## What is expected
The lines from the top of the data down to the line with "IC203 pin PB4: none -> COM" should be repeated exactly, both ends included.

## Study material

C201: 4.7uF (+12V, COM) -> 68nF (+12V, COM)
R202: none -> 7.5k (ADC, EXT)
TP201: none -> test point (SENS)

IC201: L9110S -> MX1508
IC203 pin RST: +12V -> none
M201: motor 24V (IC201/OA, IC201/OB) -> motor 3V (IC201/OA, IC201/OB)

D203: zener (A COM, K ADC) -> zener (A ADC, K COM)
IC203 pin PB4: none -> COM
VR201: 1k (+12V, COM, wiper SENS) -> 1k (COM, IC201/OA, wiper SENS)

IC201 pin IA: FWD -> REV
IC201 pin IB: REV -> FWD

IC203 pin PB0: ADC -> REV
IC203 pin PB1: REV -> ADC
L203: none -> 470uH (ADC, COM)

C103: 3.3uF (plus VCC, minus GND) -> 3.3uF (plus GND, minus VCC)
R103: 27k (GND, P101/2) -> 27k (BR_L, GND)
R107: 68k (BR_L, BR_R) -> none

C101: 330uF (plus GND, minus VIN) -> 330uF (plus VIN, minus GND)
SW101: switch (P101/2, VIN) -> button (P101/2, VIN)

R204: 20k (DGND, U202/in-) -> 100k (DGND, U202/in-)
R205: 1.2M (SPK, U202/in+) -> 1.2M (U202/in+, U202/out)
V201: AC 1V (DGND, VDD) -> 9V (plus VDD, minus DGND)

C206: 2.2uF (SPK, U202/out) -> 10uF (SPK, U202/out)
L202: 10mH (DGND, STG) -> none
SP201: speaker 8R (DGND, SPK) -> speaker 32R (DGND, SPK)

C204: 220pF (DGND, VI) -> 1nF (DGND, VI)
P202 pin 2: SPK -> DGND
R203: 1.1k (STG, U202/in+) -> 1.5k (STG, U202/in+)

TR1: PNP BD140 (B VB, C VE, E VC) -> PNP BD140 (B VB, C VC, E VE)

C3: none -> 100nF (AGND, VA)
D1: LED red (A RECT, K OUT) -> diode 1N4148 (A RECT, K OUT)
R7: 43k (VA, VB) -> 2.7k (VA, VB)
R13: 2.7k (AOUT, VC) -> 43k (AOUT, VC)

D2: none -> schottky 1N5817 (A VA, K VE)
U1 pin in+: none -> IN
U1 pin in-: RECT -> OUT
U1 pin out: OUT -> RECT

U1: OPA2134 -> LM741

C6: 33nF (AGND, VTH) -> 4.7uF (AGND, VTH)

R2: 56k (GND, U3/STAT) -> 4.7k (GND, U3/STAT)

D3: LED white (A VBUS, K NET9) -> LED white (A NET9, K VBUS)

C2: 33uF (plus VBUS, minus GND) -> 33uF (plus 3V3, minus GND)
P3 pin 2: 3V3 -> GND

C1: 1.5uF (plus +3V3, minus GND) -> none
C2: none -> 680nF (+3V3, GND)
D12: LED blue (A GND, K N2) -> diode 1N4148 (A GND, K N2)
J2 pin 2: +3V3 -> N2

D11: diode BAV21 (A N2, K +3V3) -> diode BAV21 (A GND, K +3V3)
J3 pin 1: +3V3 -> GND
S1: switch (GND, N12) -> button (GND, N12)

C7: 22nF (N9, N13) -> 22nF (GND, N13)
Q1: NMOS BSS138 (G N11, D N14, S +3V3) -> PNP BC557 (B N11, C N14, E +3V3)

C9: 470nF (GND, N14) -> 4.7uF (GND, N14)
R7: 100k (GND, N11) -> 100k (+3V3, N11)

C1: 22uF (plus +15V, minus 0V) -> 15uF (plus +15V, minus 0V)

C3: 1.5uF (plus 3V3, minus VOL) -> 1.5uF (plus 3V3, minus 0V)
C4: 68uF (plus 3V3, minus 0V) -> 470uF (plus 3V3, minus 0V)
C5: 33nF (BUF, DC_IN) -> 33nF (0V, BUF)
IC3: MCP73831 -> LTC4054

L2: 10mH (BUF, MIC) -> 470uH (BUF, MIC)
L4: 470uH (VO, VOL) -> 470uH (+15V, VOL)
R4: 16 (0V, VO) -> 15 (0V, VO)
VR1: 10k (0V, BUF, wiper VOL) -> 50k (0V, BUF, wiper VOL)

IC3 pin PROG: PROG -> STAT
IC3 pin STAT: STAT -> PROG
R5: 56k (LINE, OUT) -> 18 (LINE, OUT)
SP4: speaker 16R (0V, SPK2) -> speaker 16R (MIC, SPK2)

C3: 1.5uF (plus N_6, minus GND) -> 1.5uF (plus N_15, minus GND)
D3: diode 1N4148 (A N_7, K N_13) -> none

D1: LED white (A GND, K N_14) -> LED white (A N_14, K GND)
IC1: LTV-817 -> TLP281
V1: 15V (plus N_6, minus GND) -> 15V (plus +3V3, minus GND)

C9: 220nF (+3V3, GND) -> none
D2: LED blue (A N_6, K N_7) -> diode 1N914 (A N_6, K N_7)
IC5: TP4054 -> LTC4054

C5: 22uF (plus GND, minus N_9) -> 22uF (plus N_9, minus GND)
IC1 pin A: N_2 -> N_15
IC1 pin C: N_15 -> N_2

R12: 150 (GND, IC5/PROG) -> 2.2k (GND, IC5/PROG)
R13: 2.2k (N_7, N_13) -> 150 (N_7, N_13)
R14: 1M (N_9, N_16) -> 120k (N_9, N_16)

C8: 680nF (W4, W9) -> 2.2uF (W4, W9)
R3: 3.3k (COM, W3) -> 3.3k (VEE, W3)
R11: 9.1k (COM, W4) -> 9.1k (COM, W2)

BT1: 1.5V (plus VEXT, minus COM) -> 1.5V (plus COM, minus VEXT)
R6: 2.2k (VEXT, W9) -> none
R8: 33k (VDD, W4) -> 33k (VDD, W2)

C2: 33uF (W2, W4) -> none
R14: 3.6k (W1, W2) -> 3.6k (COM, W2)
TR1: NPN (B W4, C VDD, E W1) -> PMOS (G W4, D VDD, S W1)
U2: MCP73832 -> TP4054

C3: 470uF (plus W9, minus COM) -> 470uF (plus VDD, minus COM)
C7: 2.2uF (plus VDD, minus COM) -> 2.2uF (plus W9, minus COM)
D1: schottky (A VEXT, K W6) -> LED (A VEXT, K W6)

## Task output
C201: 4.7uF (+12V, COM) -> 68nF (+12V, COM)
R202: none -> 7.5k (ADC, EXT)
TP201: none -> test point (SENS)

IC201: L9110S -> MX1508
IC203 pin RST: +12V -> none
M201: motor 24V (IC201/OA, IC201/OB) -> motor 3V (IC201/OA, IC201/OB)

D203: zener (A COM, K ADC) -> zener (A ADC, K COM)
IC203 pin PB4: none -> COM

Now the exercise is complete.